* **Exercise prompt**:
Everything from the line with "badge89: [596,830,640,866] ->" down to the line with "Daniela: [706,478,747,511] ->" below must be printed exactly, those two lines included. Exclude pictures.

* **Raw data**:
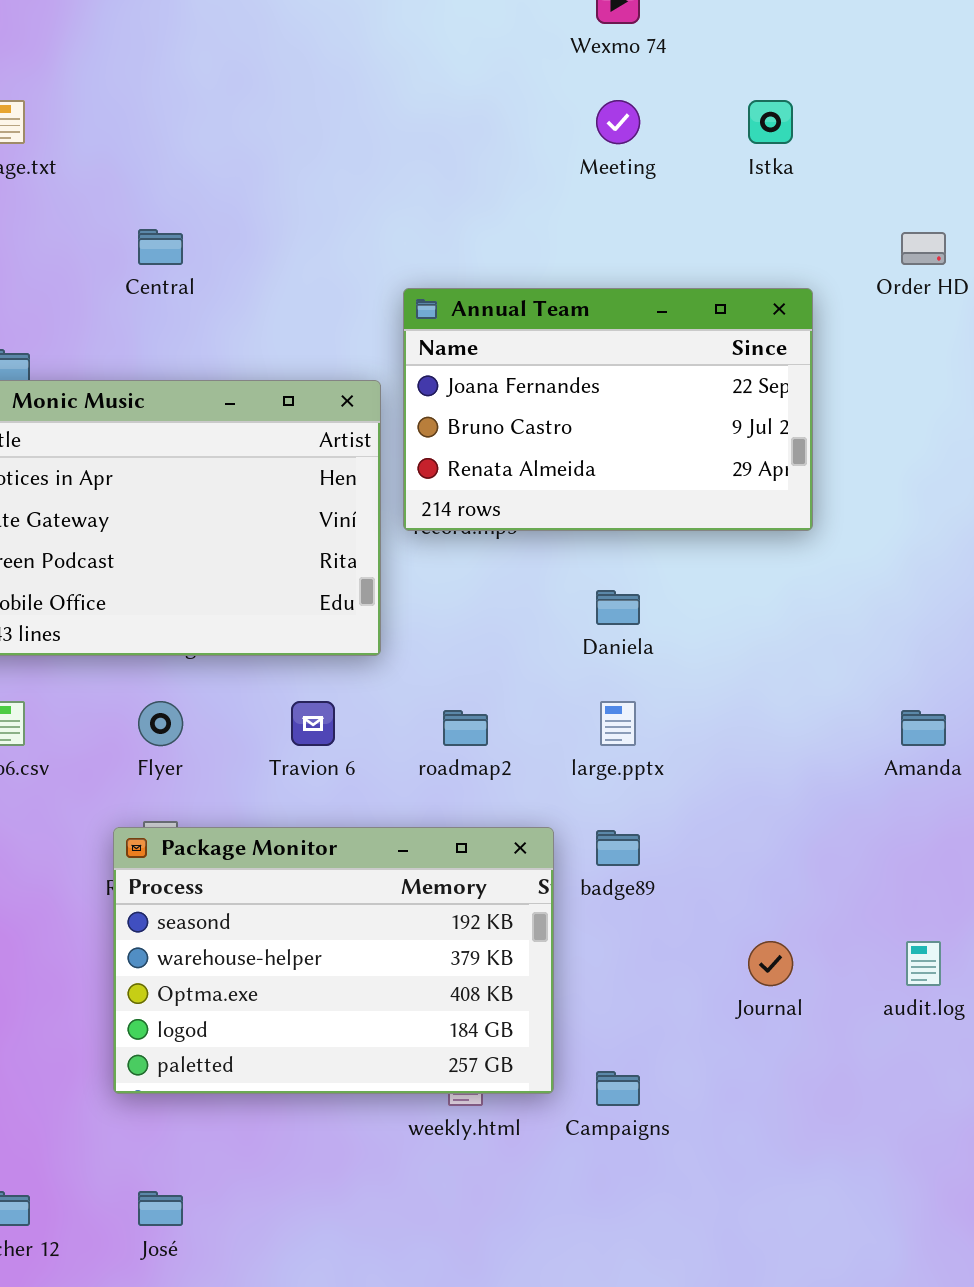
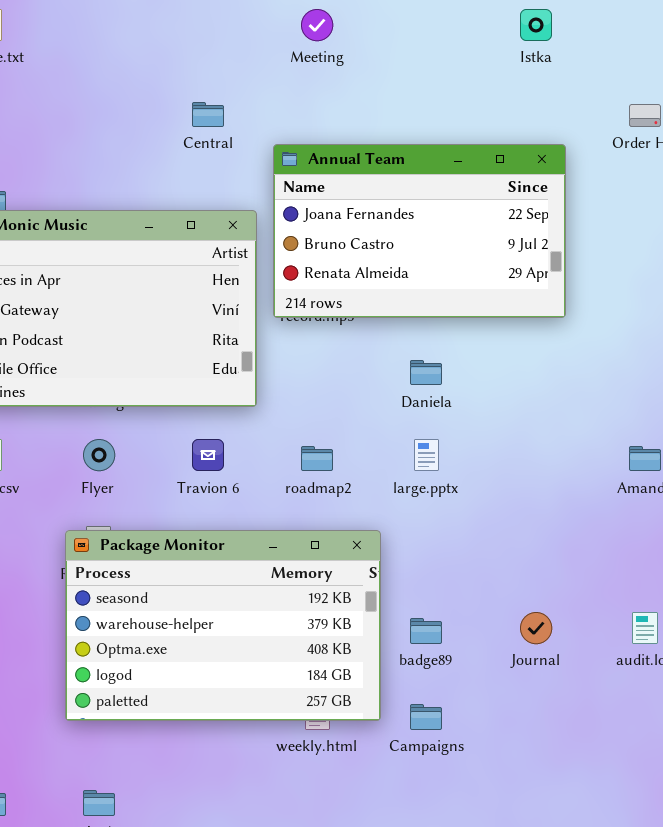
Meeting: [596,100,640,144] -> [301,9,333,41], moved
Central: [138,229,183,265] -> [192,102,224,127], moved
badge89: [596,830,640,866] -> [410,618,442,644], moved

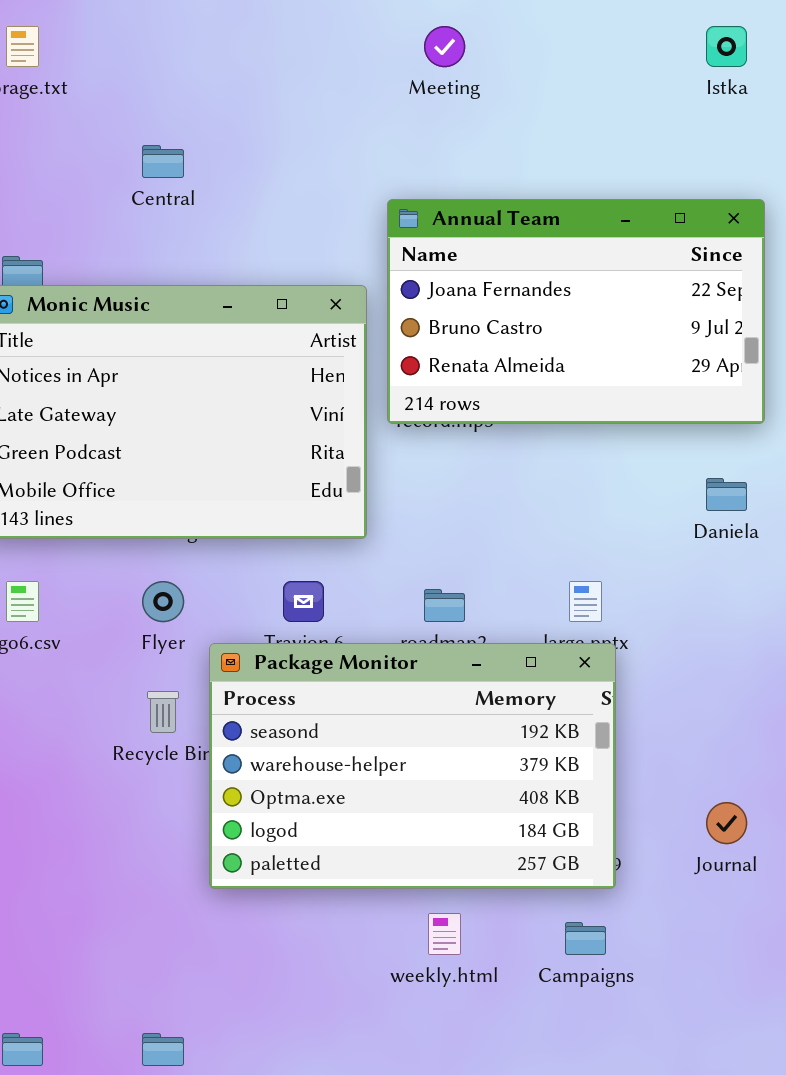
Central: [192,102,224,127] -> [142,145,184,178], moved
Daniela: [410,360,442,385] -> [706,478,747,511], moved
Package Monitor: [65,530,381,721] -> [209,643,616,889], moved

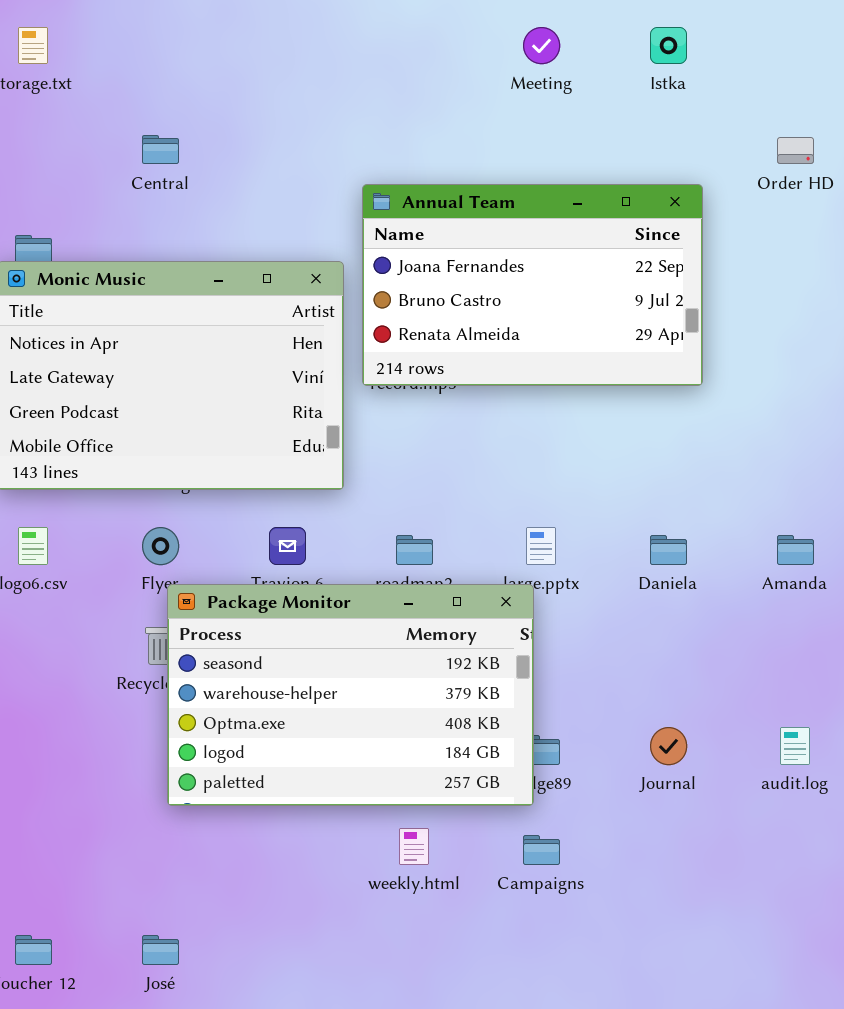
Meeting: [424,26,465,67] -> [523,27,560,64], moved
Daniela: [706,478,747,511] -> [650,535,687,565], moved
Package Monitor: [209,643,616,889] -> [167,584,534,806], moved

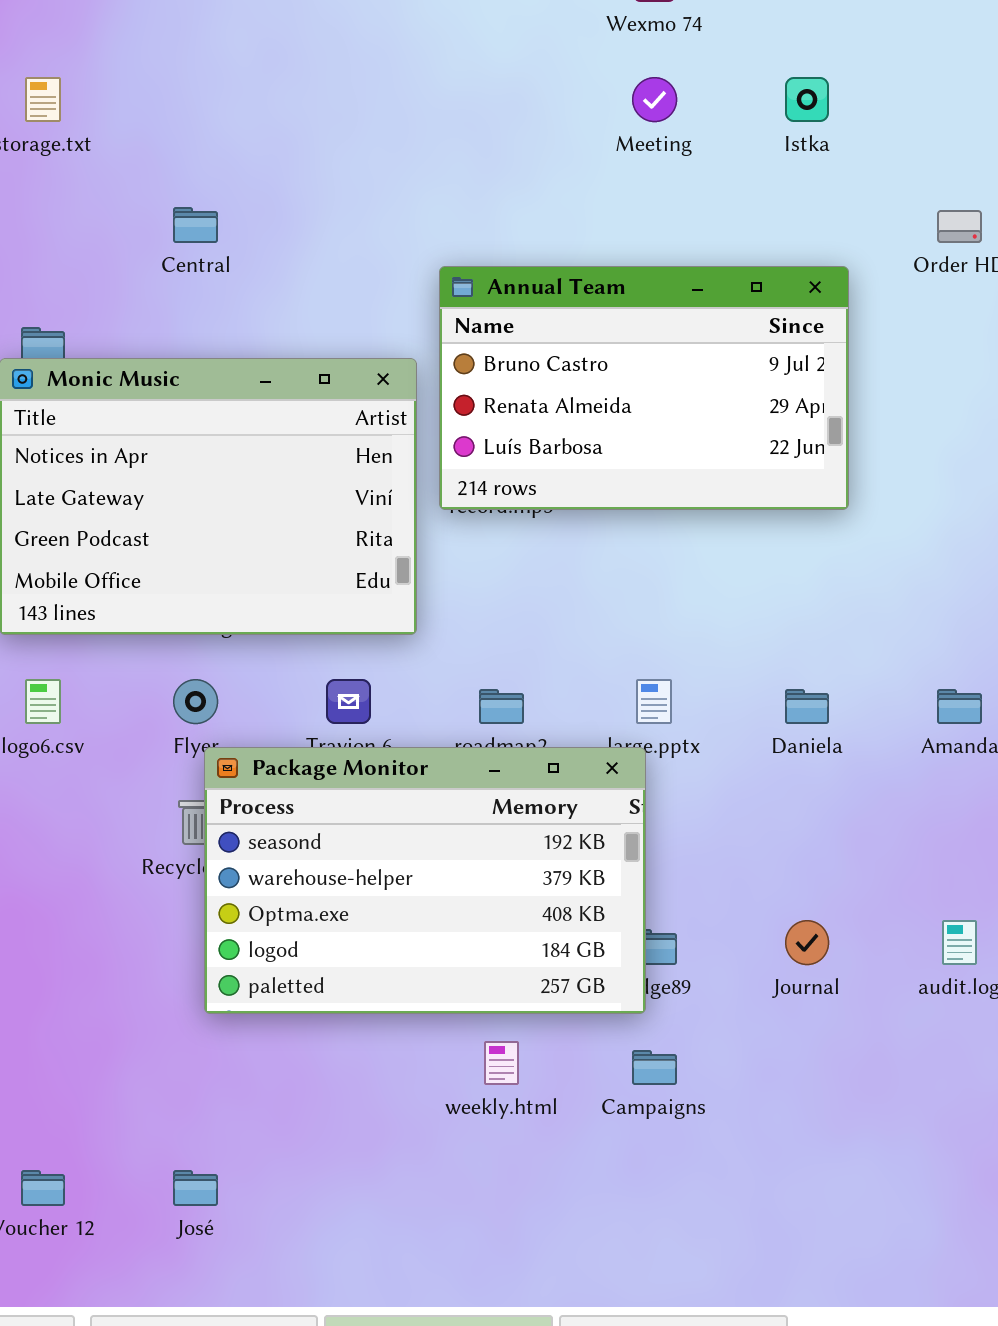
Annual Team: [362,184,703,386] -> [439,266,849,510], scrolled down 1 row

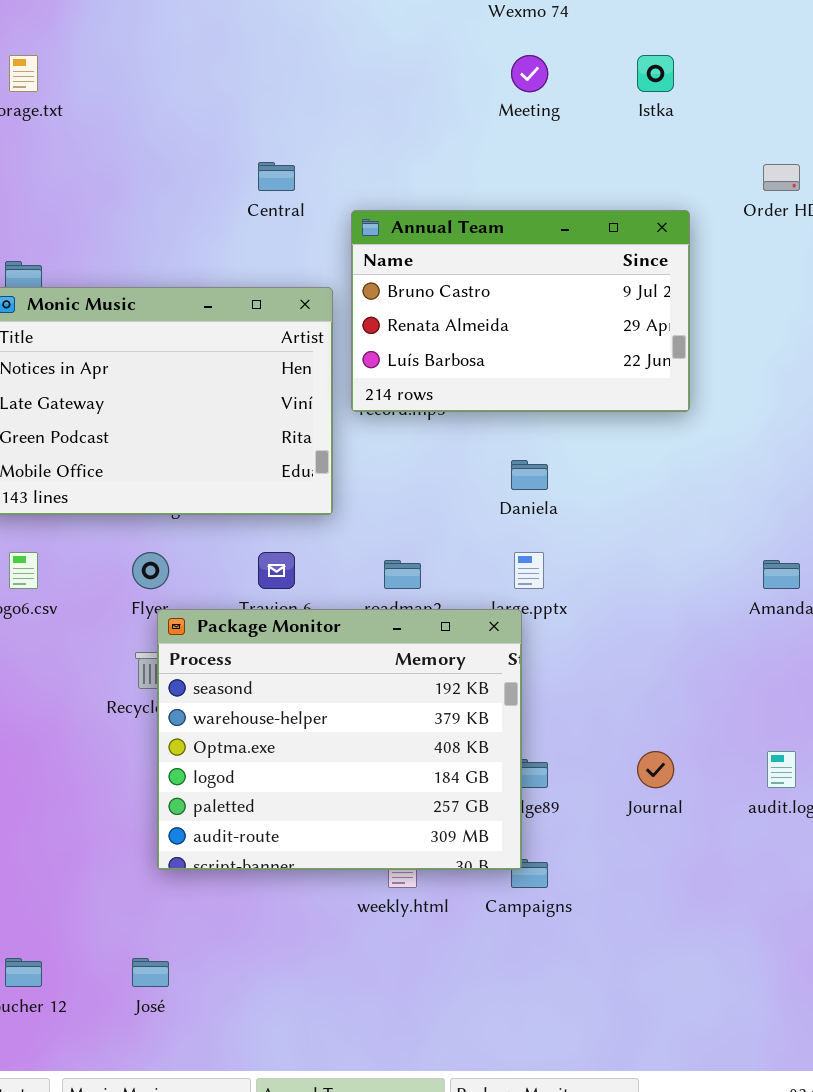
Central: [173,207,218,243] -> [258,162,295,191], moved
Daniela: [785,689,829,724] -> [511,460,548,490], moved
Package Monitor: [204,747,646,1014] -> [157,609,522,870], resized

* **Task answer**:
badge89: [596,830,640,866] -> [410,618,442,644], moved

Central: [192,102,224,127] -> [142,145,184,178], moved
Daniela: [410,360,442,385] -> [706,478,747,511], moved
Package Monitor: [65,530,381,721] -> [209,643,616,889], moved

Meeting: [424,26,465,67] -> [523,27,560,64], moved
Daniela: [706,478,747,511] -> [650,535,687,565], moved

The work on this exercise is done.